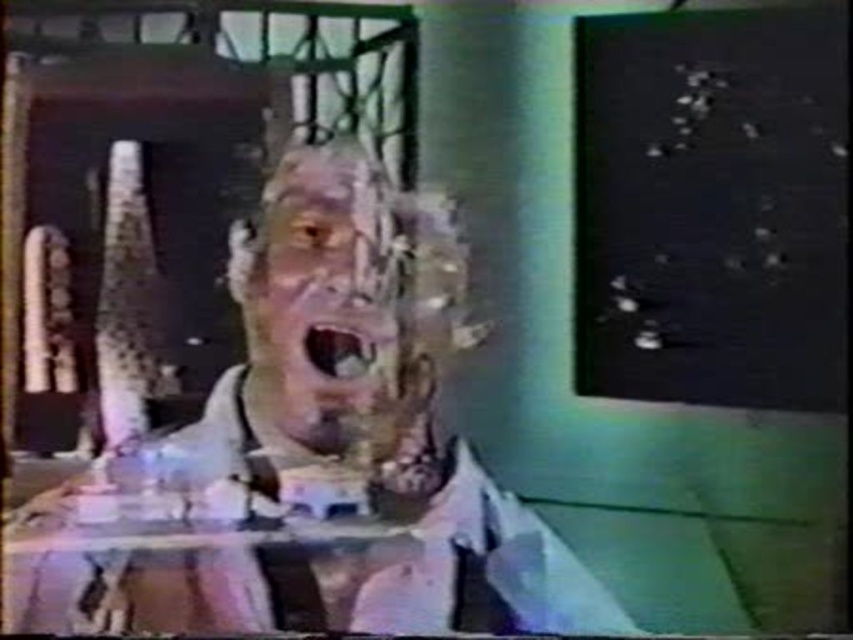
Is point (349, 620) farther from camera compared to point (366, 228)?

That is False.

Is matte plastic mannequin head at center to the left of matte textured face at center from the viewer's perspective?

Incorrect, matte plastic mannequin head at center is not on the left side of matte textured face at center.

What do you see at coordinates (308, 451) in the screenshot? This screenshot has width=853, height=640. I see `matte plastic mannequin head at center` at bounding box center [308, 451].

Find the location of a particular element. The height and width of the screenshot is (640, 853). matte plastic mannequin head at center is located at coordinates (308, 451).

Between matte textured face at center and matte plastic mouth at center, which one is positioned lower?

Positioned lower is matte plastic mouth at center.

Locate an element on the screen. This screenshot has height=640, width=853. matte textured face at center is located at coordinates (322, 298).

Can you confirm if matte plastic mannequin head at center is positioned above matte plastic mouth at center?

No.

Is point (572, 609) positioned behind point (363, 365)?

That is False.

Between point (310, 481) and point (334, 365), which one is positioned in front?

Positioned in front is point (310, 481).

The image size is (853, 640). I want to click on matte plastic mannequin head at center, so click(308, 451).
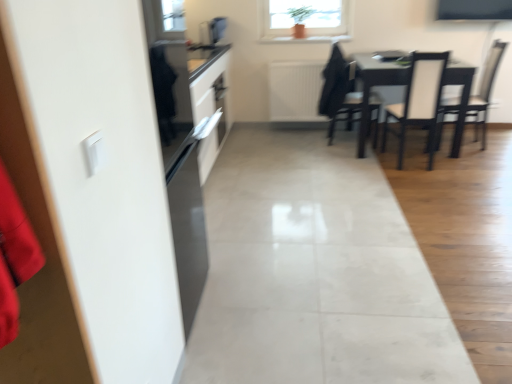
What is the approximate width of dark wood chair at center, arranged as the third chair when viewed from the right?

The width of dark wood chair at center, arranged as the third chair when viewed from the right, is 48.81 centimeters.

The height and width of the screenshot is (384, 512). Find the location of `black matte sweatshirt at upper center`. black matte sweatshirt at upper center is located at coordinates (335, 83).

This screenshot has height=384, width=512. I want to click on white leather chair at right, the 1th chair when ordered from right to left, so coord(485,91).

I want to click on satin black microwave at upper center, so click(x=212, y=31).

The image size is (512, 384). I want to click on dark wood chair at center, arranged as the 1th chair when viewed from the left, so click(339, 91).

Are white textured radiator at center and white leather chair at right, the third chair from the left, far apart?

white textured radiator at center is positioned a significant distance from white leather chair at right, the third chair from the left.

Does white textured radiator at center have a lesser width compared to white leather chair at right, the 1th chair when ordered from right to left?

Correct, the width of white textured radiator at center is less than that of white leather chair at right, the 1th chair when ordered from right to left.

From the image's perspective, is white textured radiator at center positioned above or below white leather chair at right, the third chair from the left?

From the image's perspective, white textured radiator at center appears above white leather chair at right, the third chair from the left.

Which object is closer to the camera, white textured radiator at center or white leather chair at right, the third chair from the left?

Positioned in front is white leather chair at right, the third chair from the left.

Considering the relative sizes of white textured radiator at center and black matte sweatshirt at upper center in the image provided, is white textured radiator at center wider than black matte sweatshirt at upper center?

Incorrect, the width of white textured radiator at center does not surpass that of black matte sweatshirt at upper center.

Is white textured radiator at center far away from black matte sweatshirt at upper center?

white textured radiator at center is near black matte sweatshirt at upper center, not far away.

Does point (315, 61) lie in front of point (324, 99)?

No, (315, 61) is behind (324, 99).

Does white textured radiator at center come behind black matte sweatshirt at upper center?

Yes.

Choose the correct answer: Is dark wood chair at center, arranged as the third chair when viewed from the right, inside white leather chair at center, the second chair positioned from the right, or outside it?

The correct answer is: outside.

From a real-world perspective, who is located lower, dark wood chair at center, arranged as the third chair when viewed from the right, or white leather chair at center, the second chair positioned from the right?

white leather chair at center, the second chair positioned from the right, from a real-world perspective.

Can you confirm if dark wood chair at center, arranged as the 1th chair when viewed from the left, is positioned to the left of white leather chair at center, which is the second chair from left to right?

Indeed, dark wood chair at center, arranged as the 1th chair when viewed from the left, is positioned on the left side of white leather chair at center, which is the second chair from left to right.

Is the depth of dark wood chair at center, arranged as the 1th chair when viewed from the left, greater than that of white leather chair at center, the second chair positioned from the right?

Yes.

Considering the positions of objects black matte sweatshirt at upper center and dark wood chair at center, arranged as the third chair when viewed from the right, in the image provided, who is more to the right, black matte sweatshirt at upper center or dark wood chair at center, arranged as the third chair when viewed from the right,?

dark wood chair at center, arranged as the third chair when viewed from the right, is more to the right.

Who is bigger, black matte sweatshirt at upper center or dark wood chair at center, arranged as the third chair when viewed from the right?

Bigger between the two is dark wood chair at center, arranged as the third chair when viewed from the right.

Considering the positions of point (324, 99) and point (333, 122), is point (324, 99) closer or farther from the camera than point (333, 122)?

Point (324, 99) is farther from the camera than point (333, 122).

Is black matte sweatshirt at upper center positioned with its back to dark wood chair at center, arranged as the 1th chair when viewed from the left?

Absolutely, black matte sweatshirt at upper center is directed away from dark wood chair at center, arranged as the 1th chair when viewed from the left.

From the image's perspective, does white leather chair at center, which is the second chair from left to right, appear lower than black matte sweatshirt at upper center?

Indeed, from the image's perspective, white leather chair at center, which is the second chair from left to right, is shown beneath black matte sweatshirt at upper center.

Is white leather chair at center, which is the second chair from left to right, facing away from black matte sweatshirt at upper center?

white leather chair at center, which is the second chair from left to right, does not have its back to black matte sweatshirt at upper center.

Is white leather chair at center, the second chair positioned from the right, inside the boundaries of black matte sweatshirt at upper center, or outside?

white leather chair at center, the second chair positioned from the right, exists outside the volume of black matte sweatshirt at upper center.

Considering the positions of point (403, 156) and point (337, 79), is point (403, 156) closer or farther from the camera than point (337, 79)?

Point (403, 156) appears to be closer to the viewer than point (337, 79).

What's the angular difference between satin black microwave at upper center and black matte sweatshirt at upper center's facing directions?

1.3 degrees separate the facing orientations of satin black microwave at upper center and black matte sweatshirt at upper center.

From the image's perspective, is satin black microwave at upper center under black matte sweatshirt at upper center?

No, from the image's perspective, satin black microwave at upper center is not beneath black matte sweatshirt at upper center.

Can you confirm if satin black microwave at upper center is thinner than black matte sweatshirt at upper center?

Correct, the width of satin black microwave at upper center is less than that of black matte sweatshirt at upper center.

Would you say satin black microwave at upper center is outside black matte sweatshirt at upper center?

Yes.

There is a white leather chair at right, the 1th chair when ordered from right to left. At what (x,y) coordinates should I click in order to perform the action: click on appliance above it (from a real-world perspective). Please return your answer as a coordinate pair (x, y). Looking at the image, I should click on (212, 31).

Does white leather chair at right, the third chair from the left, turn towards satin black microwave at upper center?

Yes, white leather chair at right, the third chair from the left, is oriented towards satin black microwave at upper center.

From the image's perspective, between white leather chair at right, the third chair from the left, and satin black microwave at upper center, who is located below?

white leather chair at right, the third chair from the left.

Is white leather chair at right, the third chair from the left, in front of or behind satin black microwave at upper center in the image?

In the image, white leather chair at right, the third chair from the left, appears in front of satin black microwave at upper center.

In the image, there is a white leather chair at right, the 1th chair when ordered from right to left. Identify the location of radiator below it (from a real-world perspective). This screenshot has width=512, height=384. (295, 91).

In order to click on radiator behind the black matte sweatshirt at upper center in this screenshot , I will do `click(295, 91)`.

Considering their positions, is dark wood chair at center, arranged as the third chair when viewed from the right, positioned further to black matte sweatshirt at upper center than white textured radiator at center?

Among the two, white textured radiator at center is located further to black matte sweatshirt at upper center.

Based on their spatial positions, is white leather chair at right, the third chair from the left, or white textured radiator at center further from white leather chair at center, which is the second chair from left to right?

white textured radiator at center lies further to white leather chair at center, which is the second chair from left to right, than the other object.

Which object lies further to the anchor point white textured radiator at center, white leather chair at center, which is the second chair from left to right, or satin black microwave at upper center?

white leather chair at center, which is the second chair from left to right, is positioned further to the anchor white textured radiator at center.

Looking at this image, considering their positions, is white textured radiator at center positioned further to white leather chair at right, the third chair from the left, than white leather chair at center, the second chair positioned from the right?

white textured radiator at center.

Consider the image. Considering their positions, is satin black microwave at upper center positioned closer to dark wood chair at center, arranged as the third chair when viewed from the right, than black matte sweatshirt at upper center?

Based on the image, black matte sweatshirt at upper center appears to be nearer to dark wood chair at center, arranged as the third chair when viewed from the right.

Which object lies further to the anchor point black matte sweatshirt at upper center, white leather chair at center, which is the second chair from left to right, or dark wood chair at center, arranged as the third chair when viewed from the right?

Among the two, white leather chair at center, which is the second chair from left to right, is located further to black matte sweatshirt at upper center.

Looking at the image, which one is located further to satin black microwave at upper center, white leather chair at center, the second chair positioned from the right, or dark wood chair at center, arranged as the third chair when viewed from the right?

The object further to satin black microwave at upper center is white leather chair at center, the second chair positioned from the right.

Based on their spatial positions, is white leather chair at right, the third chair from the left, or black matte sweatshirt at upper center closer to satin black microwave at upper center?

black matte sweatshirt at upper center lies closer to satin black microwave at upper center than the other object.

Find the location of a particular element. This screenshot has height=384, width=512. radiator situated between satin black microwave at upper center and white leather chair at right, the 1th chair when ordered from right to left, from left to right is located at coordinates (295, 91).

Find the location of a particular element. Image resolution: width=512 pixels, height=384 pixels. sweatshirt between satin black microwave at upper center and dark wood chair at center, arranged as the third chair when viewed from the right, from left to right is located at coordinates (335, 83).

Identify the location of radiator between satin black microwave at upper center and white leather chair at center, which is the second chair from left to right, from left to right. (295, 91).

Identify the location of chair situated between black matte sweatshirt at upper center and white leather chair at center, the second chair positioned from the right, from left to right. The image size is (512, 384). (339, 91).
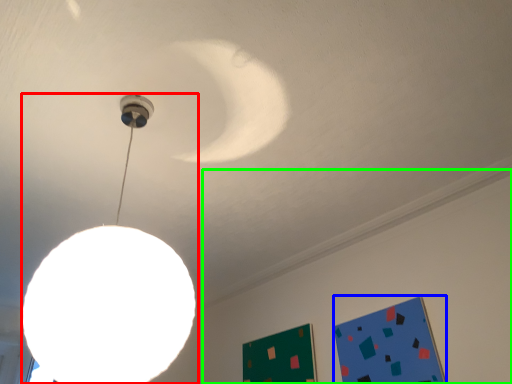
Question: Which is nearer to the lamp (highlighted by a red box)? bulletin board (highlighted by a blue box) or backdrop (highlighted by a green box).

Choices:
 (A) bulletin board
 (B) backdrop

Answer: (A)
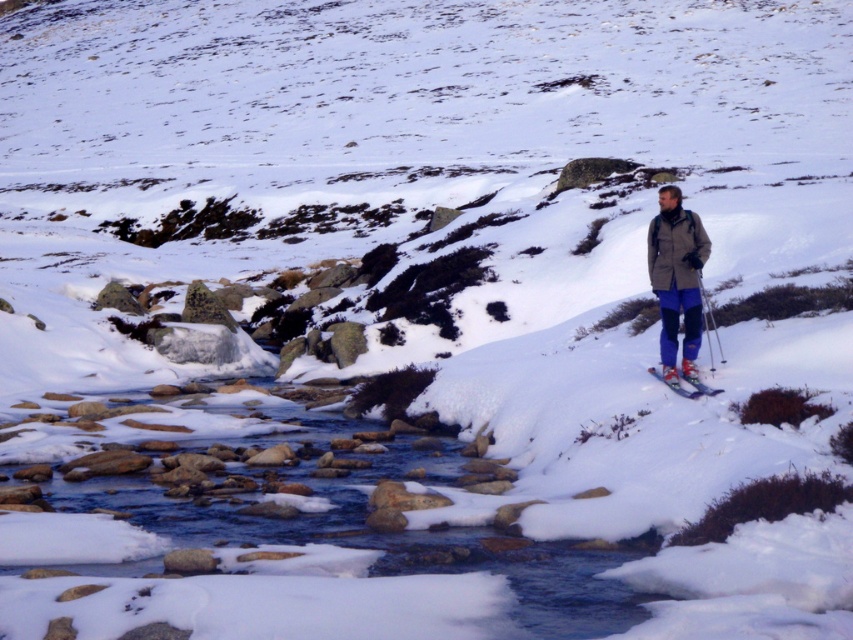
Describe the element at coordinates (676, 280) in the screenshot. The height and width of the screenshot is (640, 853). I see `matte gray jacket at right` at that location.

Who is more forward, (x=653, y=273) or (x=701, y=385)?

Positioned in front is point (x=701, y=385).

What do you see at coordinates (676, 280) in the screenshot?
I see `matte gray jacket at right` at bounding box center [676, 280].

Image resolution: width=853 pixels, height=640 pixels. Identify the location of matte gray jacket at right. (676, 280).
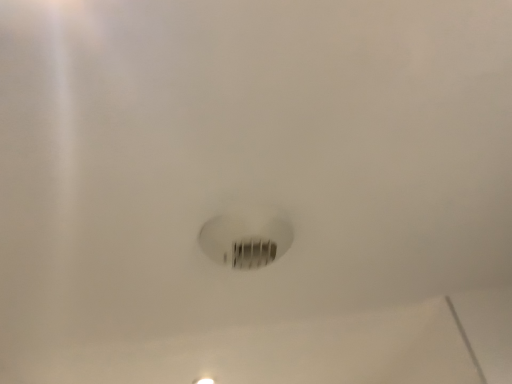
Question: Should I look upward or downward to see white matte light bulb at center?

Choices:
 (A) down
 (B) up

Answer: (A)

Question: Is white matte light bulb at center shorter than white glossy light fixture at center?

Choices:
 (A) no
 (B) yes

Answer: (A)

Question: Does white matte light bulb at center lie in front of white glossy light fixture at center?

Choices:
 (A) yes
 (B) no

Answer: (A)

Question: From a real-world perspective, is white matte light bulb at center physically below white glossy light fixture at center?

Choices:
 (A) no
 (B) yes

Answer: (B)

Question: Is white matte light bulb at center bigger than white glossy light fixture at center?

Choices:
 (A) yes
 (B) no

Answer: (A)

Question: Are white matte light bulb at center and white glossy light fixture at center located far from each other?

Choices:
 (A) yes
 (B) no

Answer: (B)

Question: Could you tell me if white matte light bulb at center is facing white glossy light fixture at center?

Choices:
 (A) yes
 (B) no

Answer: (B)

Question: Considering the relative sizes of white glossy light fixture at center and white matte light bulb at center in the image provided, is white glossy light fixture at center bigger than white matte light bulb at center?

Choices:
 (A) yes
 (B) no

Answer: (B)

Question: Can you confirm if white glossy light fixture at center is wider than white matte light bulb at center?

Choices:
 (A) yes
 (B) no

Answer: (B)

Question: Is white glossy light fixture at center positioned in front of white matte light bulb at center?

Choices:
 (A) yes
 (B) no

Answer: (B)

Question: Can you confirm if white glossy light fixture at center is positioned to the left of white matte light bulb at center?

Choices:
 (A) no
 (B) yes

Answer: (B)

Question: Is white matte light bulb at center at the back of white glossy light fixture at center?

Choices:
 (A) no
 (B) yes

Answer: (A)

Question: From a real-world perspective, is white glossy light fixture at center under white matte light bulb at center?

Choices:
 (A) yes
 (B) no

Answer: (B)

Question: From a real-world perspective, relative to white matte light bulb at center, is white glossy light fixture at center vertically above or below?

Choices:
 (A) below
 (B) above

Answer: (B)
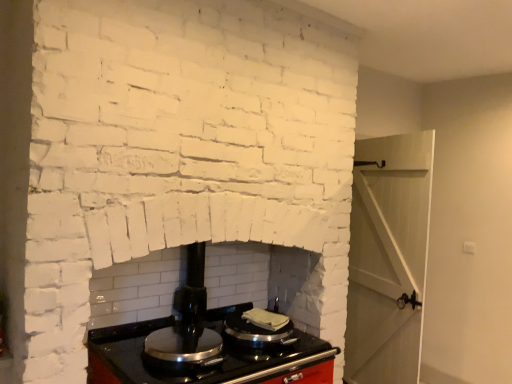
Question: Would you say metallic silver stove top at center is to the left or to the right of shiny black stove top at center in the picture?

Choices:
 (A) right
 (B) left

Answer: (A)

Question: Choose the correct answer: Is metallic silver stove top at center inside shiny black stove top at center or outside it?

Choices:
 (A) outside
 (B) inside

Answer: (A)

Question: From a real-world perspective, is metallic silver stove top at center positioned above or below shiny black stove top at center?

Choices:
 (A) below
 (B) above

Answer: (B)

Question: In terms of height, does shiny black stove top at center look taller or shorter compared to metallic silver stove top at center?

Choices:
 (A) short
 (B) tall

Answer: (A)

Question: From the image's perspective, is shiny black stove top at center located above or below metallic silver stove top at center?

Choices:
 (A) above
 (B) below

Answer: (B)

Question: From a real-world perspective, is shiny black stove top at center positioned above or below metallic silver stove top at center?

Choices:
 (A) above
 (B) below

Answer: (B)

Question: Is shiny black stove top at center bigger or smaller than metallic silver stove top at center?

Choices:
 (A) small
 (B) big

Answer: (A)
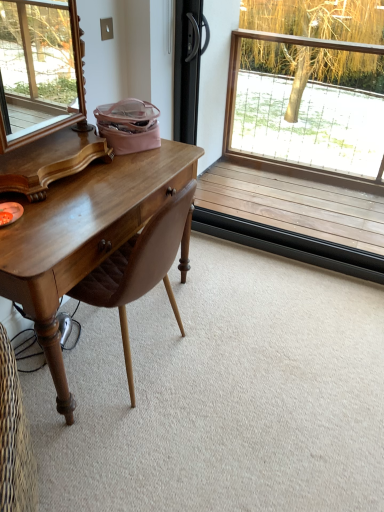
Where is `vacant area in front of brown leather chair at left`? vacant area in front of brown leather chair at left is located at coordinates (140, 450).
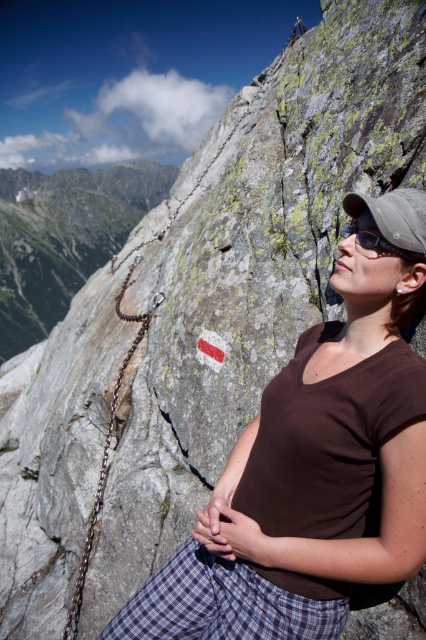
Question: Is metallic chain at upper left below black matte goggles at upper right?

Choices:
 (A) no
 (B) yes

Answer: (A)

Question: Does brown cotton shirt at center have a larger size compared to gray fabric baseball cap at upper right?

Choices:
 (A) yes
 (B) no

Answer: (A)

Question: Is brown cotton shirt at center smaller than gray fabric baseball cap at upper right?

Choices:
 (A) no
 (B) yes

Answer: (A)

Question: Estimate the real-world distances between objects in this image. Which object is farther from the black matte goggles at upper right?

Choices:
 (A) gray fabric baseball cap at upper right
 (B) metallic chain at upper left

Answer: (B)

Question: Among these points, which one is farthest from the camera?

Choices:
 (A) (203, 520)
 (B) (411, 237)
 (C) (391, 321)
 (D) (351, 227)

Answer: (D)

Question: Which of these objects is positioned closest to the black matte goggles at upper right?

Choices:
 (A) gray fabric baseball cap at upper right
 (B) metallic chain at upper left
 (C) brown matte shirt at center
 (D) brown cotton shirt at center

Answer: (A)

■ **Goal**:
Render as a numbered list everything in the material from the line that contains "The correct answer is: outside." down to the line that contains "From a real-world perspective, who", leaving out blank lines.

■ **Problem solution**:
1. The correct answer is: outside.
2. From a real-world perspective, who is located lower, dark wood chair at center, arranged as the third chair when viewed from the right, or white leather chair at center, the second chair positioned from the right?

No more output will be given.